- [Objective] Write out the records word for word, beginning at their first line and continuing through the line with "raspberries [291, 213]". Include both of those lines.

Records from a collection
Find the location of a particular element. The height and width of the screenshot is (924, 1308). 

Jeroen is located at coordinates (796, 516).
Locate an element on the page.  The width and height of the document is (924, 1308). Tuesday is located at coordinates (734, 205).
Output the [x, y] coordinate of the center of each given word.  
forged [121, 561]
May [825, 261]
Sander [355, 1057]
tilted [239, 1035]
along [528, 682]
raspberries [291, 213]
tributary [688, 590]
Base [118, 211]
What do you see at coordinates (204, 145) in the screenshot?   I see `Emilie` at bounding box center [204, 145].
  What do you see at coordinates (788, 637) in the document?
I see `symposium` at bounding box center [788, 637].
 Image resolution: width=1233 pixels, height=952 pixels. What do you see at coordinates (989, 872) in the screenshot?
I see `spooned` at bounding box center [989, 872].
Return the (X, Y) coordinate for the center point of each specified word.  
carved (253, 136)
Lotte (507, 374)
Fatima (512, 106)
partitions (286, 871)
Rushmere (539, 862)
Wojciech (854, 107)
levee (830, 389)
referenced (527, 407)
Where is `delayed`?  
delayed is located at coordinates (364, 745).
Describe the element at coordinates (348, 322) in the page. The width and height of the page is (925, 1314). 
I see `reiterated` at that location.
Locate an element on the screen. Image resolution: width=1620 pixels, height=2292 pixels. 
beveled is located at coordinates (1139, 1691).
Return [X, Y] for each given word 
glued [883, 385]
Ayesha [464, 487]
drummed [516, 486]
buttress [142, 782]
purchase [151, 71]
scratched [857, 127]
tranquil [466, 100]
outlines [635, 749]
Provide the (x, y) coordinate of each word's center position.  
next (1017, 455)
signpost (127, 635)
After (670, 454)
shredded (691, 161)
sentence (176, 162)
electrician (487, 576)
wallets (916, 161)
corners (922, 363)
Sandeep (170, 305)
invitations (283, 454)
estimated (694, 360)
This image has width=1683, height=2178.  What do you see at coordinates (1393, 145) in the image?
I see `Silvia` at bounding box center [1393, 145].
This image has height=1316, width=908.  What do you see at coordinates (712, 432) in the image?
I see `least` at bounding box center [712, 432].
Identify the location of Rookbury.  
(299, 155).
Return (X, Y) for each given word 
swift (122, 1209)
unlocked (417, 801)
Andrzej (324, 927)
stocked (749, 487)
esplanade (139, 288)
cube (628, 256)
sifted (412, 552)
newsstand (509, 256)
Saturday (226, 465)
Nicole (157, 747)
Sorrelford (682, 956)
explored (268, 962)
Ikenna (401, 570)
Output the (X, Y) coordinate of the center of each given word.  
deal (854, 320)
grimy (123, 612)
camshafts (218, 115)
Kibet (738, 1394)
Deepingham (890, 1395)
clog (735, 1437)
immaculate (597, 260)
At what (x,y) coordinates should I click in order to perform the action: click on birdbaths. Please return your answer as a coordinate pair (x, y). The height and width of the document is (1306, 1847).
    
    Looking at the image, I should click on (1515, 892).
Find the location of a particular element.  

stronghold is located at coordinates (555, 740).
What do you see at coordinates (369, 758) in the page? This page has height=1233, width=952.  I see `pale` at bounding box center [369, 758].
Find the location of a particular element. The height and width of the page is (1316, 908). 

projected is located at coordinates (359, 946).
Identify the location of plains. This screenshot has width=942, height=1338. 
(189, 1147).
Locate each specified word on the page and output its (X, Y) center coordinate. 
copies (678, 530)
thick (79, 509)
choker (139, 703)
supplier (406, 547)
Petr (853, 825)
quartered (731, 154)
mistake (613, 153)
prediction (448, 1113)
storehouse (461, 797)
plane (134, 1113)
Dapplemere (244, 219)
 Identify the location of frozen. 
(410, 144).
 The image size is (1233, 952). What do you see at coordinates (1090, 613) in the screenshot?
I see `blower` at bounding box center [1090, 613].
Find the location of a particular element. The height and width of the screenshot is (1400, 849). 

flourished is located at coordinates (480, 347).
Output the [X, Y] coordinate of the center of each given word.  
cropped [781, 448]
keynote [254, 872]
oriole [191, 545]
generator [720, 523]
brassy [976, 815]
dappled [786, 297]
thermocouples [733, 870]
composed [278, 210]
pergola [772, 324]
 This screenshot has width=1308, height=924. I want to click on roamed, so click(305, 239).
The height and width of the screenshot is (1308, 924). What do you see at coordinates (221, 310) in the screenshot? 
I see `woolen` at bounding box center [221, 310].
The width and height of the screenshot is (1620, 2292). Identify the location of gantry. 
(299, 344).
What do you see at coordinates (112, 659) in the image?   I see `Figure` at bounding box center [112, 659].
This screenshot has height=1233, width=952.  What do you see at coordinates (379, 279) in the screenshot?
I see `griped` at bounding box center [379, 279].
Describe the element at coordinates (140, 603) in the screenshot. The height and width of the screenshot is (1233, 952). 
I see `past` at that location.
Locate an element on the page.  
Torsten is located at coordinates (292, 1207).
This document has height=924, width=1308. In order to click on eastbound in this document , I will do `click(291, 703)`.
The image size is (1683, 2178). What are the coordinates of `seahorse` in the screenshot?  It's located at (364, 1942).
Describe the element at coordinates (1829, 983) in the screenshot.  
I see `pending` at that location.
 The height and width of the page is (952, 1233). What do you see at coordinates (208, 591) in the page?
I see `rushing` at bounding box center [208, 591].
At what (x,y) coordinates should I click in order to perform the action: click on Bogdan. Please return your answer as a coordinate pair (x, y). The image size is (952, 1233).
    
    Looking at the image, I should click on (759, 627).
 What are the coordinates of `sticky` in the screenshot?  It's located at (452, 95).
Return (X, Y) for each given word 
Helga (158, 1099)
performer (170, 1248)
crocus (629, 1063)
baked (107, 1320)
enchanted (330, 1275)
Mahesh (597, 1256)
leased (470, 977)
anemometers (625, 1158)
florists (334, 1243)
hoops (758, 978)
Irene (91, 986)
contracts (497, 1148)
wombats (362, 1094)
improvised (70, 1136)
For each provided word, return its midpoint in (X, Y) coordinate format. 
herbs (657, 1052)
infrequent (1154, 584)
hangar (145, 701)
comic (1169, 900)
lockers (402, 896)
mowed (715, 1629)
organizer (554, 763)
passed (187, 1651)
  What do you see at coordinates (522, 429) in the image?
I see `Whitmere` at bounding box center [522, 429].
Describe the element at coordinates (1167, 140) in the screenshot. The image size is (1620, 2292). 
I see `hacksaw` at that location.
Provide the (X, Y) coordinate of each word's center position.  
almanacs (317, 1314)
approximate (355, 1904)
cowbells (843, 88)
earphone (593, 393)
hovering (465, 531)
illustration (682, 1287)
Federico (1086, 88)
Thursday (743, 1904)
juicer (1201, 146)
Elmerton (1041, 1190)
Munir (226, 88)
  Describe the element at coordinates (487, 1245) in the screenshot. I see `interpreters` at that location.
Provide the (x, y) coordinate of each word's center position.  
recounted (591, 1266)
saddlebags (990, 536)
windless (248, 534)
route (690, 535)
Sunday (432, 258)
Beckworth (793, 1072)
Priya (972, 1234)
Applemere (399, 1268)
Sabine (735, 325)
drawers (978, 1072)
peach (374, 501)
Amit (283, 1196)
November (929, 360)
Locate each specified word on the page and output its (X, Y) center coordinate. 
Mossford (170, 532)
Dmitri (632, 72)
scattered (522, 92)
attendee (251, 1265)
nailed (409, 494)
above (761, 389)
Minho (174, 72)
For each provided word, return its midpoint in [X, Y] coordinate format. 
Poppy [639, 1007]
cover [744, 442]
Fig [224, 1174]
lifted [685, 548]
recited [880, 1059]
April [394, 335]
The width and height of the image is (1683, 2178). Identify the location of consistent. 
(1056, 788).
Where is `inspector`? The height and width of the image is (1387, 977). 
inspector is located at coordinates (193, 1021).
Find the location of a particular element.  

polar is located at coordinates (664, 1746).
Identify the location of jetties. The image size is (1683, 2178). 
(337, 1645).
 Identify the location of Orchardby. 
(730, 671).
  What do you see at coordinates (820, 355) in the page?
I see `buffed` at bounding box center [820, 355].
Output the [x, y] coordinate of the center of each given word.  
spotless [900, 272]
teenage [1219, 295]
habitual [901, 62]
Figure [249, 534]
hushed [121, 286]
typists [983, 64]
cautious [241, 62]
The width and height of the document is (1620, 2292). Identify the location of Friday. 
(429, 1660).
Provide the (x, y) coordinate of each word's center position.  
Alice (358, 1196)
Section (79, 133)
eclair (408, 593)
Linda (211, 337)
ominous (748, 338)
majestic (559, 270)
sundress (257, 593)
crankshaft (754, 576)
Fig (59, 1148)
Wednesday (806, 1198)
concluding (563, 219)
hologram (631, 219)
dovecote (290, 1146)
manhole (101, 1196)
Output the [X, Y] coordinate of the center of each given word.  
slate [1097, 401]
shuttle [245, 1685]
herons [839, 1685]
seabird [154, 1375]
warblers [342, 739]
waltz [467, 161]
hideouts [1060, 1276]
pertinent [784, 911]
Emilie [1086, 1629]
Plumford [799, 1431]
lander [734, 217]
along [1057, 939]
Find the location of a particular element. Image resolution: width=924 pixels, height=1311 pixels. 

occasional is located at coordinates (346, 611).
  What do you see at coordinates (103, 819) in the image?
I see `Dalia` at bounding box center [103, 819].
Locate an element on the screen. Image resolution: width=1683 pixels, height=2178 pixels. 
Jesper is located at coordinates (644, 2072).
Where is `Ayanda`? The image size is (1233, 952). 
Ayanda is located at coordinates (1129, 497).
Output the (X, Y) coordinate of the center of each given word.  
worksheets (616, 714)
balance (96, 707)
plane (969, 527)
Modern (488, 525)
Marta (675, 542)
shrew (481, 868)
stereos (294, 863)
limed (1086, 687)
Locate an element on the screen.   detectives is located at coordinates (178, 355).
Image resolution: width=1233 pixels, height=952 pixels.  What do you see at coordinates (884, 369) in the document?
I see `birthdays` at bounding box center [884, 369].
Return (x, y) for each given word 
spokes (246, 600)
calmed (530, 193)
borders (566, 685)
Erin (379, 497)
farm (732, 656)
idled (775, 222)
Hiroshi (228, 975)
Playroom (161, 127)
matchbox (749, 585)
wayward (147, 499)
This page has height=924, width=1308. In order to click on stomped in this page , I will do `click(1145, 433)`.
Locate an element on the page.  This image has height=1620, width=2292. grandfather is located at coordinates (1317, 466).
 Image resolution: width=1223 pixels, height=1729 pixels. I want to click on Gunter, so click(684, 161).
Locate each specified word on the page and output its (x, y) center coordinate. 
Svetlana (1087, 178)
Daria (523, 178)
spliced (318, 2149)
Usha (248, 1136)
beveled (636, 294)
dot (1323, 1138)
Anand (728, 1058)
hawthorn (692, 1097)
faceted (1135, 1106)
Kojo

- [Solution for this problem]
Find the location of a particular element. The height and width of the screenshot is (924, 1308). 

Jeroen is located at coordinates (796, 516).
Locate an element on the page.  The width and height of the document is (924, 1308). Tuesday is located at coordinates (734, 205).
Output the [x, y] coordinate of the center of each given word.  
forged [121, 561]
May [825, 261]
Sander [355, 1057]
tilted [239, 1035]
along [528, 682]
raspberries [291, 213]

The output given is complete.